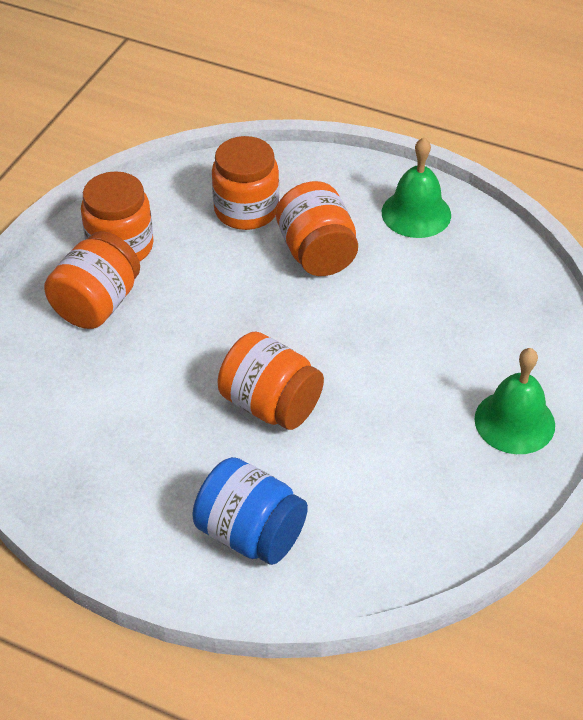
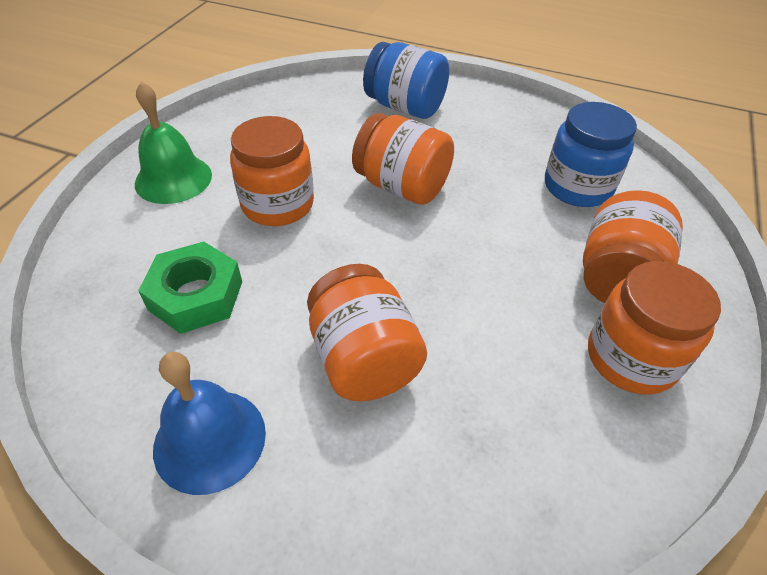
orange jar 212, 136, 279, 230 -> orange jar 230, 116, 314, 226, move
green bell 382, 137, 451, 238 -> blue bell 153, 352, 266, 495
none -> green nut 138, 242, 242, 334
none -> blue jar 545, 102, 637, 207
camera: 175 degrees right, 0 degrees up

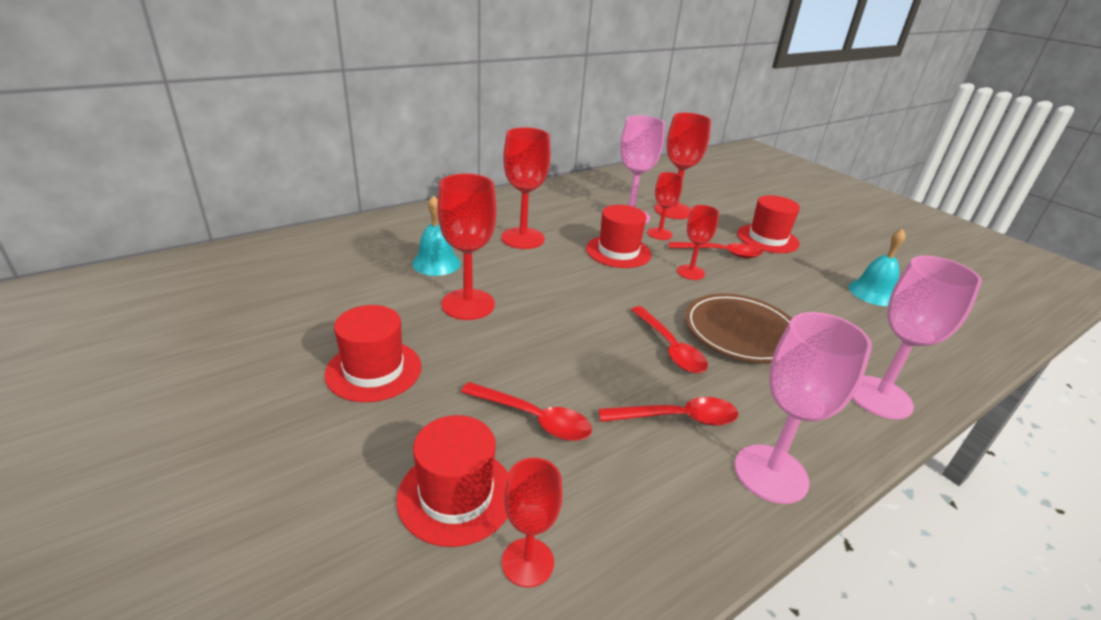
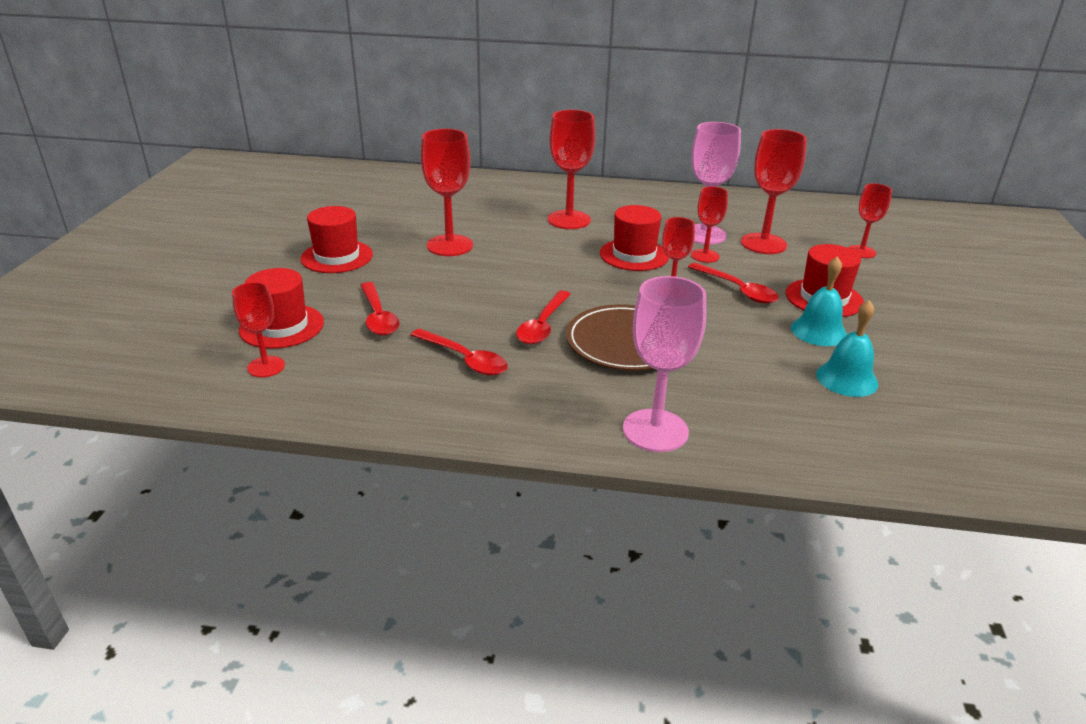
turquoise bell 412, 195, 461, 276 -> turquoise bell 791, 256, 847, 346, move
pink goblet 735, 312, 872, 504 -> none
none -> red goblet 848, 183, 892, 258
camera: 45 degrees right, 0 degrees up

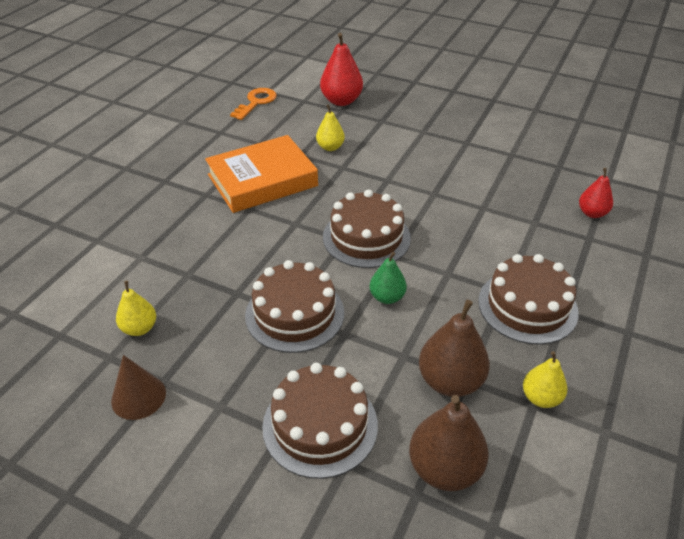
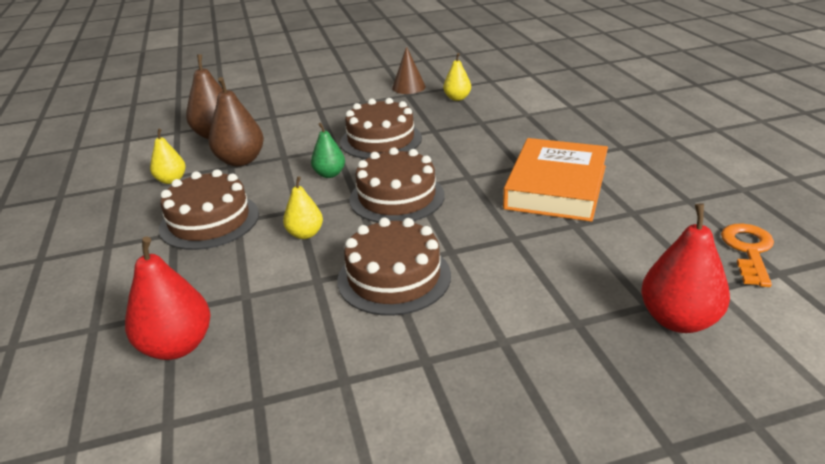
orange key 230, 88, 277, 120 -> orange key 721, 223, 774, 287, 150 degrees counterclockwise
brown cake 262, 363, 378, 479 -> brown cake 337, 217, 451, 316, move
yellow pear 316, 104, 345, 151 -> yellow pear 283, 176, 323, 239, move
red pear 579, 168, 613, 218 -> red pear 125, 237, 210, 360, x1.64
camera: 140 degrees right, 10 degrees down

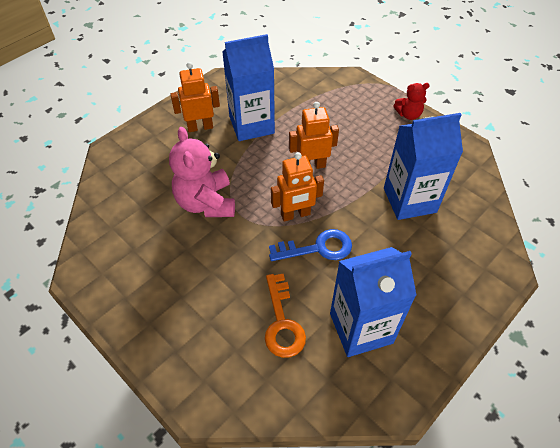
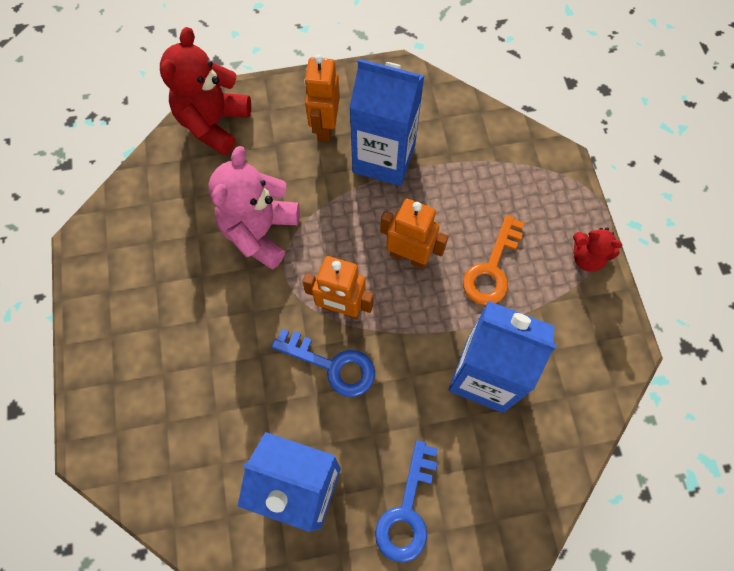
orange robot 171, 62, 220, 132 -> orange robot 304, 54, 340, 142, 105 degrees counterclockwise
orange key 265, 274, 306, 358 -> orange key 463, 215, 524, 305, move
none -> red teddy bear 160, 27, 251, 155
none -> blue key 375, 440, 438, 563
camera: 35 degrees right, 15 degrees up

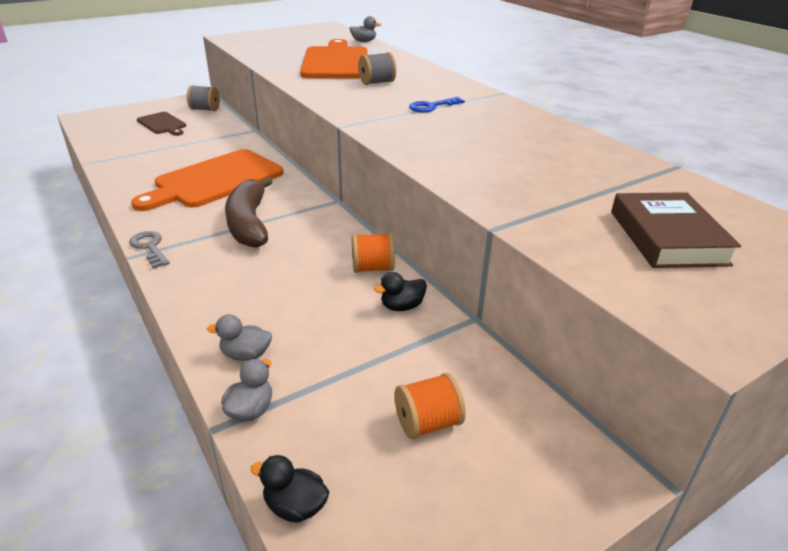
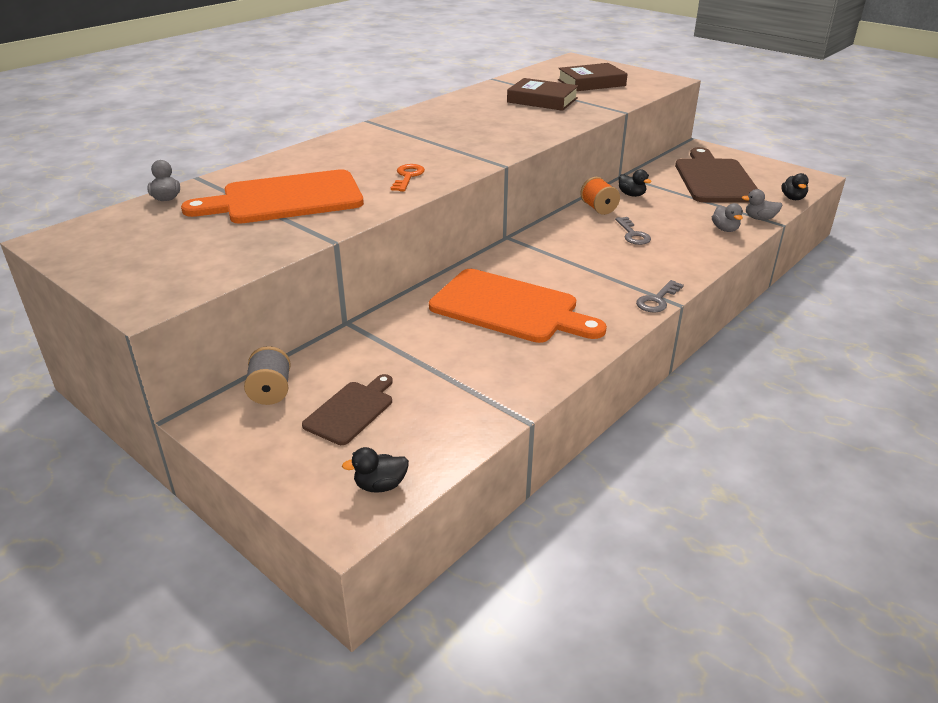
brown banana 225, 176, 273, 248 -> none
grey spool 359, 52, 396, 85 -> none
orange spool 395, 373, 466, 439 -> brown cutting board 675, 147, 758, 203
blue key 409, 97, 465, 113 -> none
none -> black duck 342, 447, 409, 493
none -> orange key 391, 164, 425, 192
none -> brown book 507, 78, 579, 111
none -> grey key 615, 217, 651, 245
camera: 105 degrees left, 0 degrees up

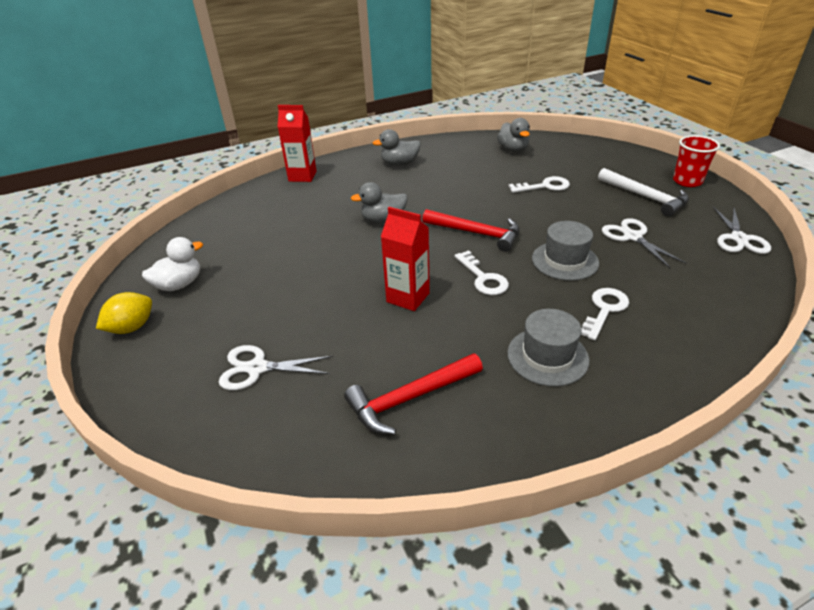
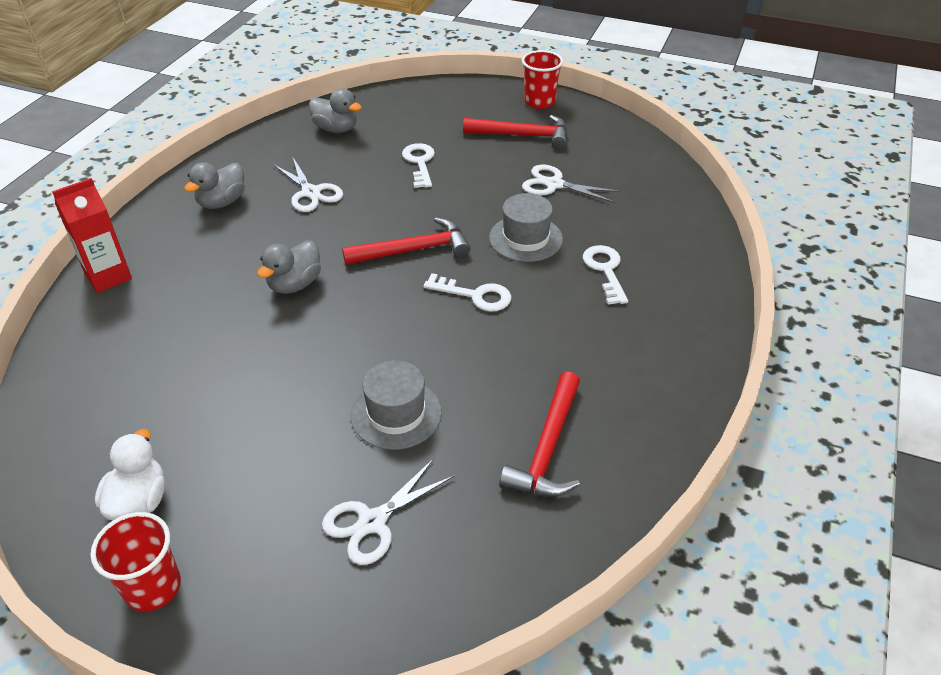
yellow lemon 96, 292, 152, 334 -> red cup 90, 512, 181, 611
red carton 381, 207, 430, 311 -> none
grey hat 507, 309, 589, 386 -> grey hat 351, 360, 442, 450, move
white key 509, 176, 570, 193 -> white key 402, 143, 435, 188, 45 degrees counterclockwise
white hammer 598, 168, 689, 217 -> red hammer 463, 115, 567, 149
white scissors 713, 207, 771, 254 -> white scissors 273, 158, 343, 212, move
camera: 45 degrees left, 5 degrees up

══════════

What is expected
Locate all lines in the listing above with the word "yellow". Copy them.

Result of this task
yellow pear 316, 104, 345, 151 -> yellow pear 283, 176, 323, 239, move
yellow lemon 96, 292, 152, 334 -> red cup 90, 512, 181, 611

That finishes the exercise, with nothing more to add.